## [INFORMATION PROVIDED]
════════════════
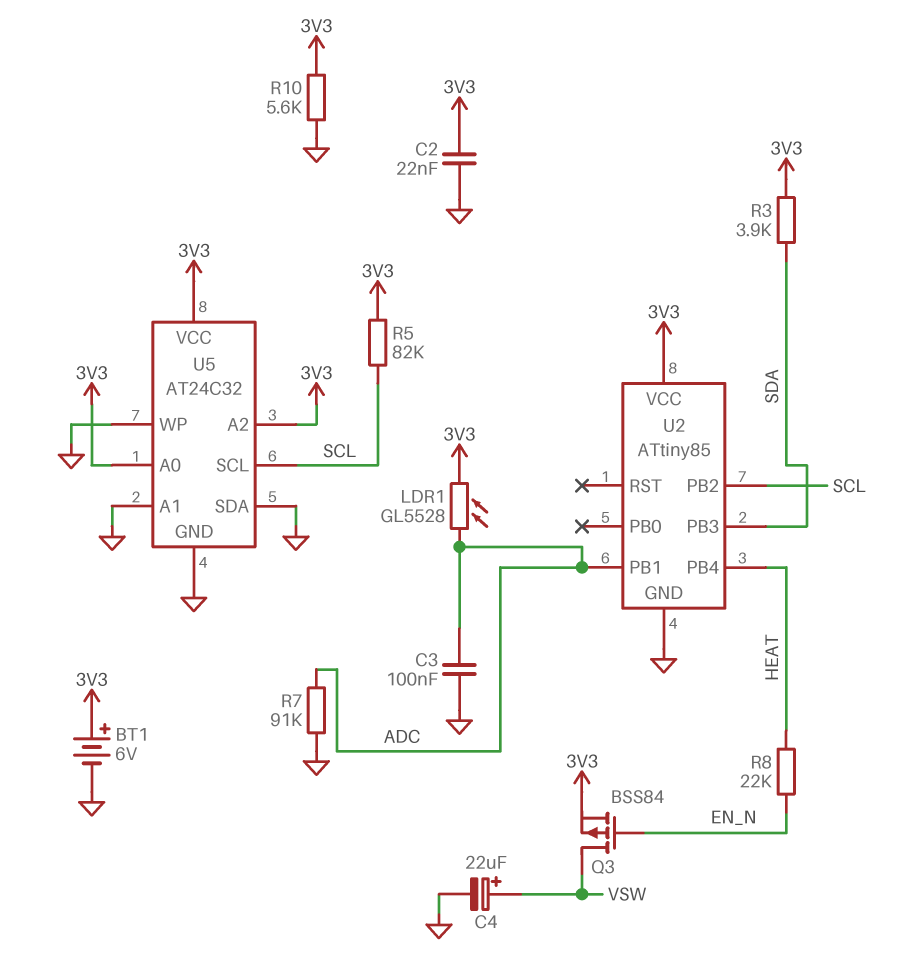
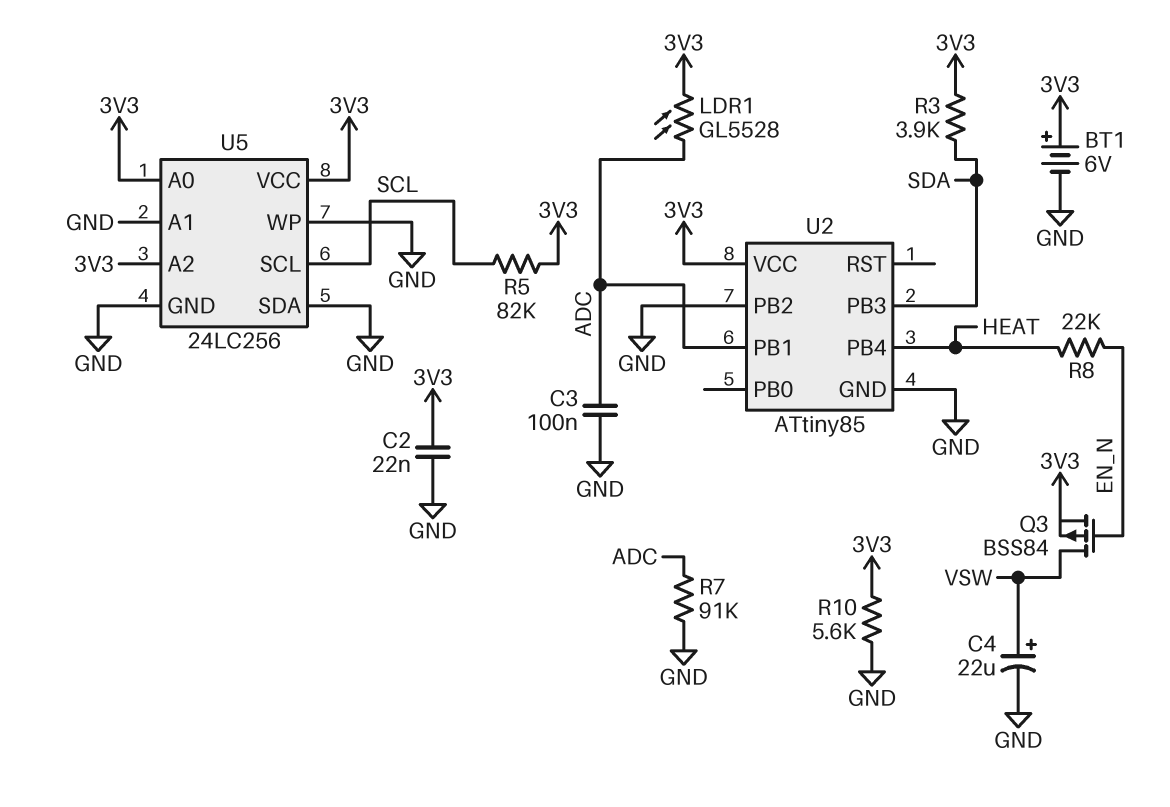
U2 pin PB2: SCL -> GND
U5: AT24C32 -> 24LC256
════════════════
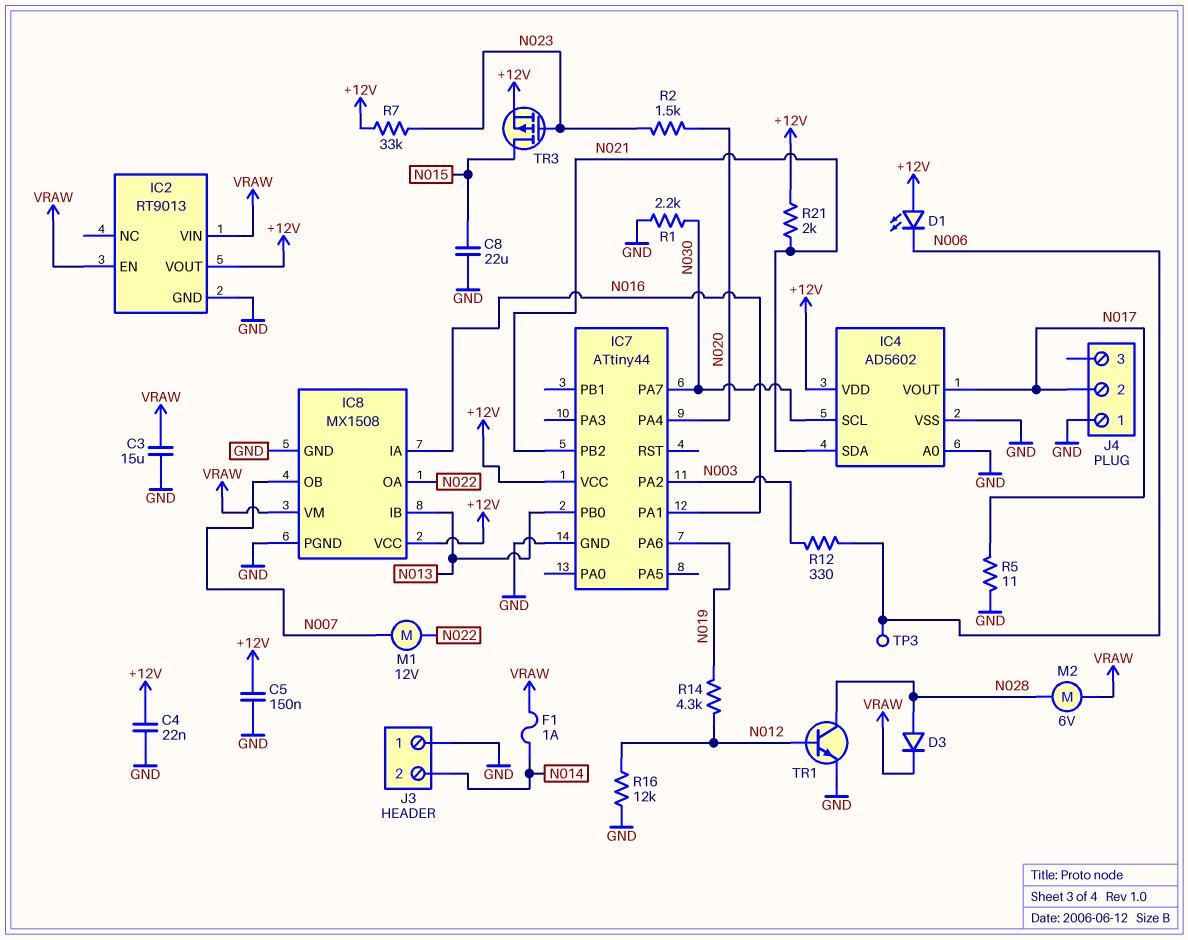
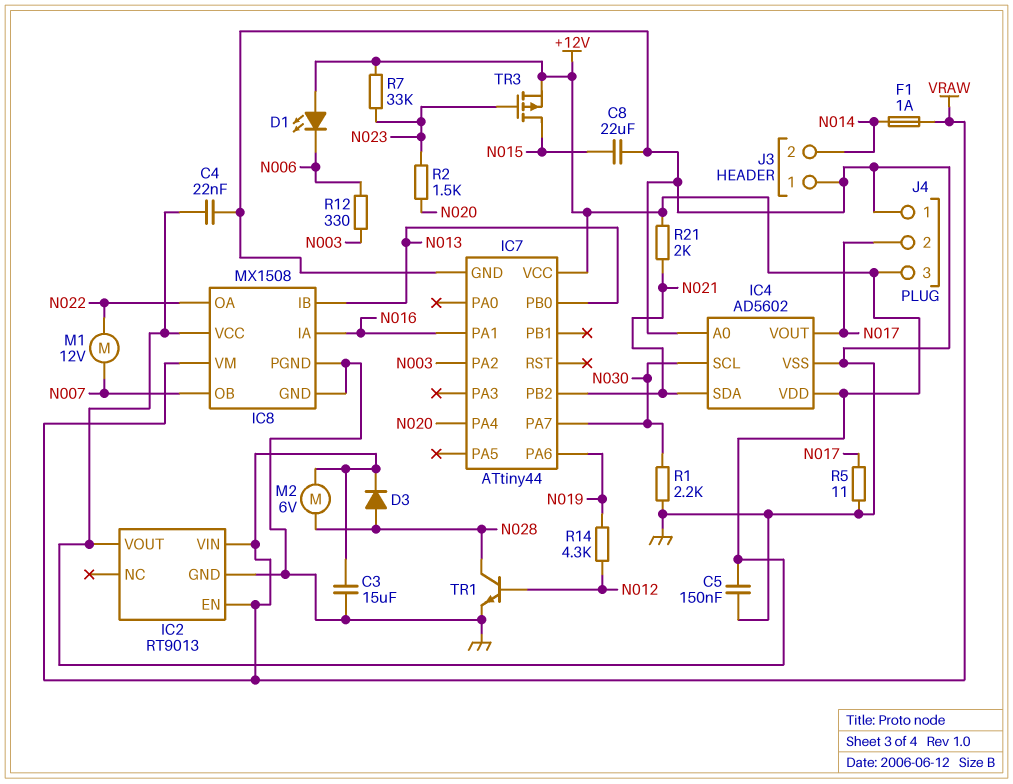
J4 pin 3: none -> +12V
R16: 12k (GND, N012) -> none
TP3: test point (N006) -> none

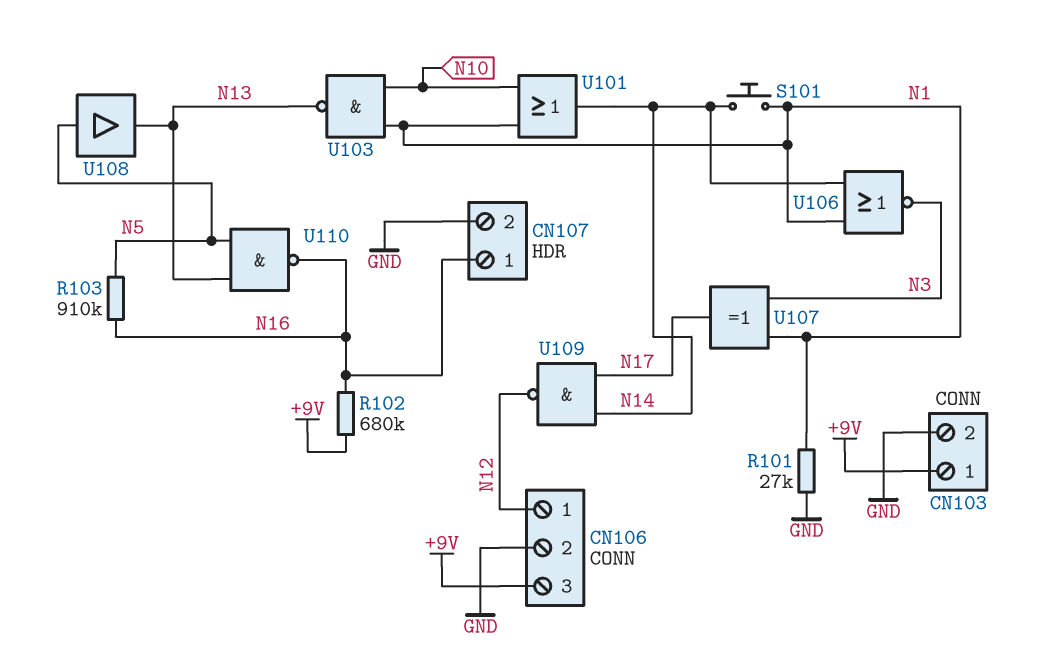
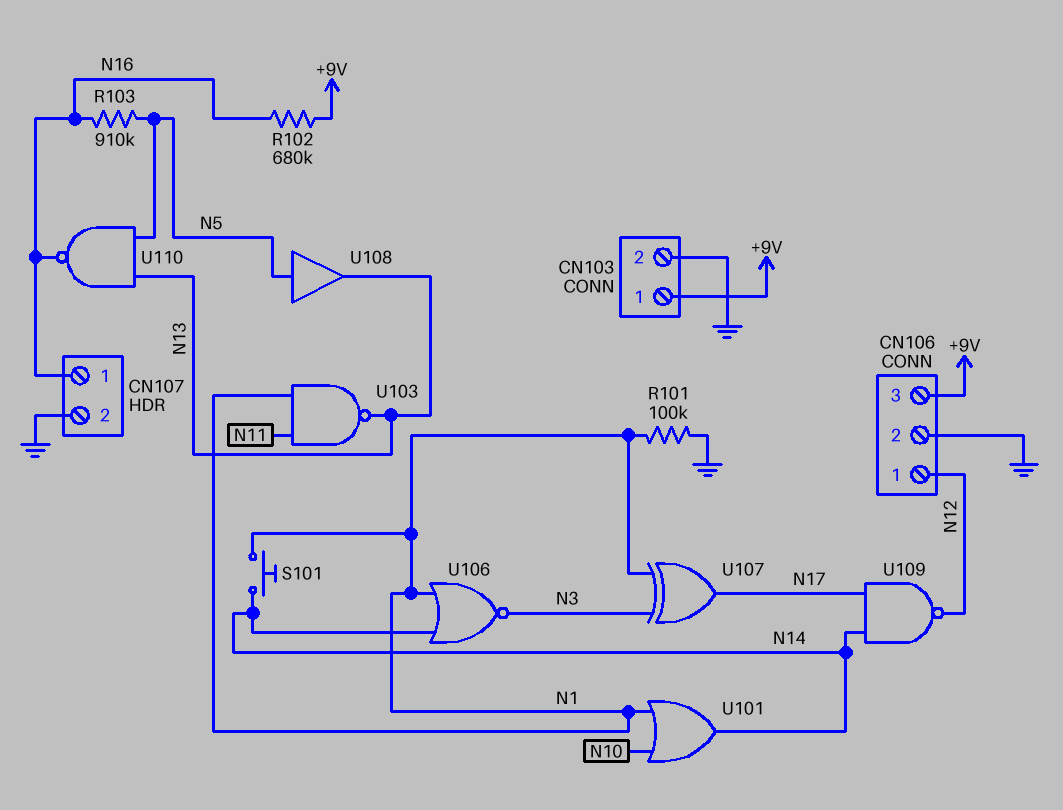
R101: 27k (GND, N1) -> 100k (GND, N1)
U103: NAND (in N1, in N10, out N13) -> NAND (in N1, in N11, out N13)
════════════════
## [TASK ITEM]
Which lines in the records above hold the string "none"? Copy each of them.

## [YOUR SOLUTION]
J4 pin 3: none -> +12V
R16: 12k (GND, N012) -> none
TP3: test point (N006) -> none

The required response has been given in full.